> [RECORD SET]:
^^^^

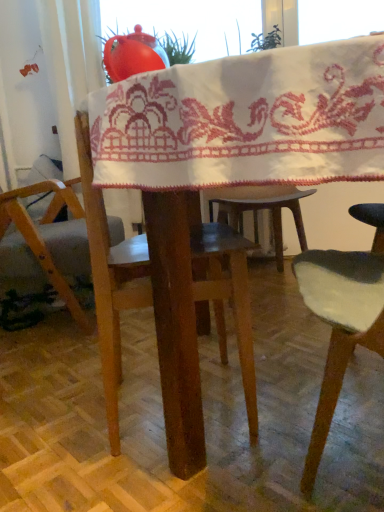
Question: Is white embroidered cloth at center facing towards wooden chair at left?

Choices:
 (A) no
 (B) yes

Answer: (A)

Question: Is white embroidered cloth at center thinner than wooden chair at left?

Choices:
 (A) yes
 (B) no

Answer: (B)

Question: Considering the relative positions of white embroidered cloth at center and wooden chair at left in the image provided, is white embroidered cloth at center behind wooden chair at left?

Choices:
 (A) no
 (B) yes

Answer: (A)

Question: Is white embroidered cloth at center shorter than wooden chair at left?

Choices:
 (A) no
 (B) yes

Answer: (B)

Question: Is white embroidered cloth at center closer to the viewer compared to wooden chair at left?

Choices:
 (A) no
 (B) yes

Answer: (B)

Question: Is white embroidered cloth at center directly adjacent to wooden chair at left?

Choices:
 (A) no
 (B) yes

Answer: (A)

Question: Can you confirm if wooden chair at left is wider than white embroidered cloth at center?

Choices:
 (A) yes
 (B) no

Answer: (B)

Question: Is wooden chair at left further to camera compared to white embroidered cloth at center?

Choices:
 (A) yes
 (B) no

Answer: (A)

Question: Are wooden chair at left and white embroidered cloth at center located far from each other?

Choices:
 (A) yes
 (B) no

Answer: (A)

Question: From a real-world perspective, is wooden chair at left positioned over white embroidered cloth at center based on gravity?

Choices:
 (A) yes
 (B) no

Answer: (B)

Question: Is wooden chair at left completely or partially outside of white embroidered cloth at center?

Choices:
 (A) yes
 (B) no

^^^^

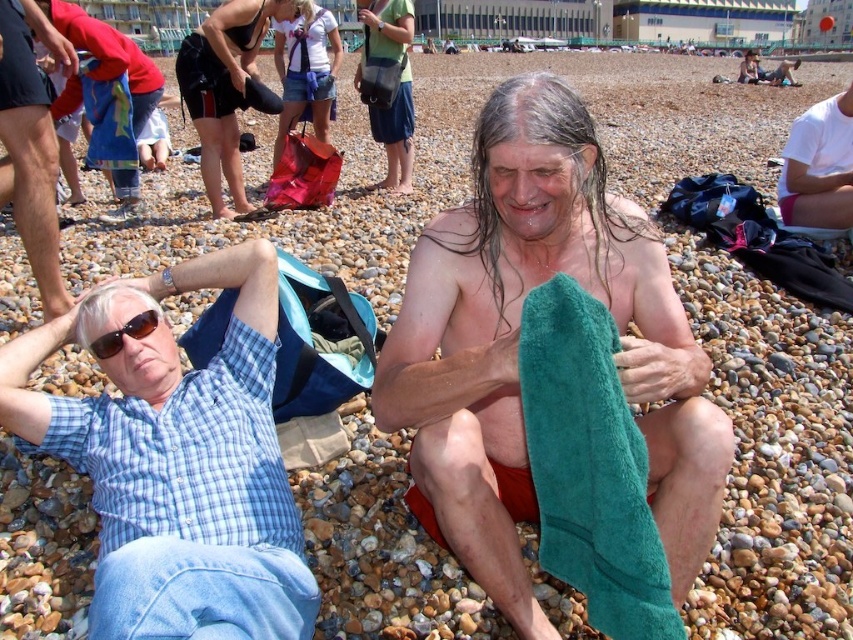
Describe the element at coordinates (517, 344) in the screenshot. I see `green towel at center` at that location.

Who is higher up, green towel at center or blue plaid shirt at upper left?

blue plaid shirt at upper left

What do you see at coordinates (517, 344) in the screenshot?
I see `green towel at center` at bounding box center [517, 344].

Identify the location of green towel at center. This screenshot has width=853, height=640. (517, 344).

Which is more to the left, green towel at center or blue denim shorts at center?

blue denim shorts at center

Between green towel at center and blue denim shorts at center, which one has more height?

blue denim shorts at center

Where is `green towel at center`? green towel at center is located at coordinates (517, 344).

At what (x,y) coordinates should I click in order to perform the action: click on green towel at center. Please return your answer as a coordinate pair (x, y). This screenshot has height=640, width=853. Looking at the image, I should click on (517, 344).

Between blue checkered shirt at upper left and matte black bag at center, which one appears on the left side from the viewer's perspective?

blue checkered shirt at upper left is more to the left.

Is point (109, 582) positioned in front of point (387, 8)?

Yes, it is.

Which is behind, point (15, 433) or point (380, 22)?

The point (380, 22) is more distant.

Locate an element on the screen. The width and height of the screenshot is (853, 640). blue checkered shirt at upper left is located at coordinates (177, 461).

^^^^

Find every line in the entries above that contains the word "shorts" and copy each one in full.

> [RESULT FOR THIS EXERCISE]:
Which is more to the left, green towel at center or blue denim shorts at center?
blue denim shorts at center
Between green towel at center and blue denim shorts at center, which one has more height?
blue denim shorts at center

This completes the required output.